── PROVIDED RECORDS

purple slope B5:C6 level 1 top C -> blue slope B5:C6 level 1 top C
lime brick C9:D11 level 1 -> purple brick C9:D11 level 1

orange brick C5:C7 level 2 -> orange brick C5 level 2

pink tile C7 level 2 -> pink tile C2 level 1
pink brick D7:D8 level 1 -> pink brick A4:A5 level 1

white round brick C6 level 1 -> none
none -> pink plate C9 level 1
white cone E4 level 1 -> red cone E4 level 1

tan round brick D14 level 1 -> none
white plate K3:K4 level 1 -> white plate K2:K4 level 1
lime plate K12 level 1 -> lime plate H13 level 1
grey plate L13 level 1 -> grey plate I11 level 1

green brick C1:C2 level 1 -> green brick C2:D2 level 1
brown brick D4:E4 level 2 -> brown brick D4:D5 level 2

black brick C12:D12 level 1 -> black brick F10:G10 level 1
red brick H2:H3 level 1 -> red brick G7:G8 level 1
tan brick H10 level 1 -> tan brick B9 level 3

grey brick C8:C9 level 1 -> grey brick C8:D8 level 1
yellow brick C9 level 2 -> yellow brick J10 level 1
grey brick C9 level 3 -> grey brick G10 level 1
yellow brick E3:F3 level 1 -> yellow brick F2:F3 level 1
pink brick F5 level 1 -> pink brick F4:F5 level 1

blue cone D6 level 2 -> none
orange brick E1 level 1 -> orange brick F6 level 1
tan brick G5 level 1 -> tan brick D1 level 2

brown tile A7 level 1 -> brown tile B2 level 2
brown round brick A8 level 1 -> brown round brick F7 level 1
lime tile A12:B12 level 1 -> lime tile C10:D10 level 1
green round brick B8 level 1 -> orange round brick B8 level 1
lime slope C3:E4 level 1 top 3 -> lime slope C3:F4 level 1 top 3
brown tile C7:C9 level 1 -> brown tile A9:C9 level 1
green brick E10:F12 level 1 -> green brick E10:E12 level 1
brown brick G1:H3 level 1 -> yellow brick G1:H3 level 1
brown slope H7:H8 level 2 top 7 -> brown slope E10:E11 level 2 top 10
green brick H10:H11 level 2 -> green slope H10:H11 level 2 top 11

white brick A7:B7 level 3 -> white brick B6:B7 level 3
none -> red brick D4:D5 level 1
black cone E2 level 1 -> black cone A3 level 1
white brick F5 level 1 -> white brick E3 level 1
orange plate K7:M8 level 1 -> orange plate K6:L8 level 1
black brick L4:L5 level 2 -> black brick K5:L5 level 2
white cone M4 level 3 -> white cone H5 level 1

────

ASSIGNMENT
Exact copies of the lines from the one holding "brown brick D4:E4" through the last line above, and only those, make up the answer.

WRITTEN REPLY
brown brick D4:E4 level 2 -> brown brick D4:D5 level 2

black brick C12:D12 level 1 -> black brick F10:G10 level 1
red brick H2:H3 level 1 -> red brick G7:G8 level 1
tan brick H10 level 1 -> tan brick B9 level 3

grey brick C8:C9 level 1 -> grey brick C8:D8 level 1
yellow brick C9 level 2 -> yellow brick J10 level 1
grey brick C9 level 3 -> grey brick G10 level 1
yellow brick E3:F3 level 1 -> yellow brick F2:F3 level 1
pink brick F5 level 1 -> pink brick F4:F5 level 1

blue cone D6 level 2 -> none
orange brick E1 level 1 -> orange brick F6 level 1
tan brick G5 level 1 -> tan brick D1 level 2

brown tile A7 level 1 -> brown tile B2 level 2
brown round brick A8 level 1 -> brown round brick F7 level 1
lime tile A12:B12 level 1 -> lime tile C10:D10 level 1
green round brick B8 level 1 -> orange round brick B8 level 1
lime slope C3:E4 level 1 top 3 -> lime slope C3:F4 level 1 top 3
brown tile C7:C9 level 1 -> brown tile A9:C9 level 1
green brick E10:F12 level 1 -> green brick E10:E12 level 1
brown brick G1:H3 level 1 -> yellow brick G1:H3 level 1
brown slope H7:H8 level 2 top 7 -> brown slope E10:E11 level 2 top 10
green brick H10:H11 level 2 -> green slope H10:H11 level 2 top 11

white brick A7:B7 level 3 -> white brick B6:B7 level 3
none -> red brick D4:D5 level 1
black cone E2 level 1 -> black cone A3 level 1
white brick F5 level 1 -> white brick E3 level 1
orange plate K7:M8 level 1 -> orange plate K6:L8 level 1
black brick L4:L5 level 2 -> black brick K5:L5 level 2
white cone M4 level 3 -> white cone H5 level 1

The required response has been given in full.